> **WHAT IS BEING ASKED**
Your task is to copy every line of the entries that contains "MATRIX".

> **THE DATA**
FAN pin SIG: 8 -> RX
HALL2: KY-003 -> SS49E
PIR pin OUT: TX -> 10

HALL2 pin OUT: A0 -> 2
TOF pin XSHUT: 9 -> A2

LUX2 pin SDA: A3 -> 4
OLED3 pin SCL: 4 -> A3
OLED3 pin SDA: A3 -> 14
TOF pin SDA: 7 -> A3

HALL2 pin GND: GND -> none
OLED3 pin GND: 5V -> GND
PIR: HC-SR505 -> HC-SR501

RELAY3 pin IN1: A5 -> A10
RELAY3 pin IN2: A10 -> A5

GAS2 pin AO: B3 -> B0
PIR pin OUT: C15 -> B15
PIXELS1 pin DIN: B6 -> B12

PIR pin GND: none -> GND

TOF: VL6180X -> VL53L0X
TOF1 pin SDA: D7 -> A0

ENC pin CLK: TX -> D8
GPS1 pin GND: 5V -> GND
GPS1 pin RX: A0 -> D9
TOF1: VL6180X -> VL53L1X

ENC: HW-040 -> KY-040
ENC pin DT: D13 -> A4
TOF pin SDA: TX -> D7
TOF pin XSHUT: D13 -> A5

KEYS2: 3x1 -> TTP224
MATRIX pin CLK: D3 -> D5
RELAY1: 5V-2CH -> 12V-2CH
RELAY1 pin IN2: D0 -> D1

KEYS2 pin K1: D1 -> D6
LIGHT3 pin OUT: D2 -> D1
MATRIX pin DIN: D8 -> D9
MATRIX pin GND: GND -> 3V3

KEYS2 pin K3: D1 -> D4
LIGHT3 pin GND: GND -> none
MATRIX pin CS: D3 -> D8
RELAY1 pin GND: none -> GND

> **SOLUTION TO THIS TASK**
MATRIX pin CLK: D3 -> D5
MATRIX pin DIN: D8 -> D9
MATRIX pin GND: GND -> 3V3
MATRIX pin CS: D3 -> D8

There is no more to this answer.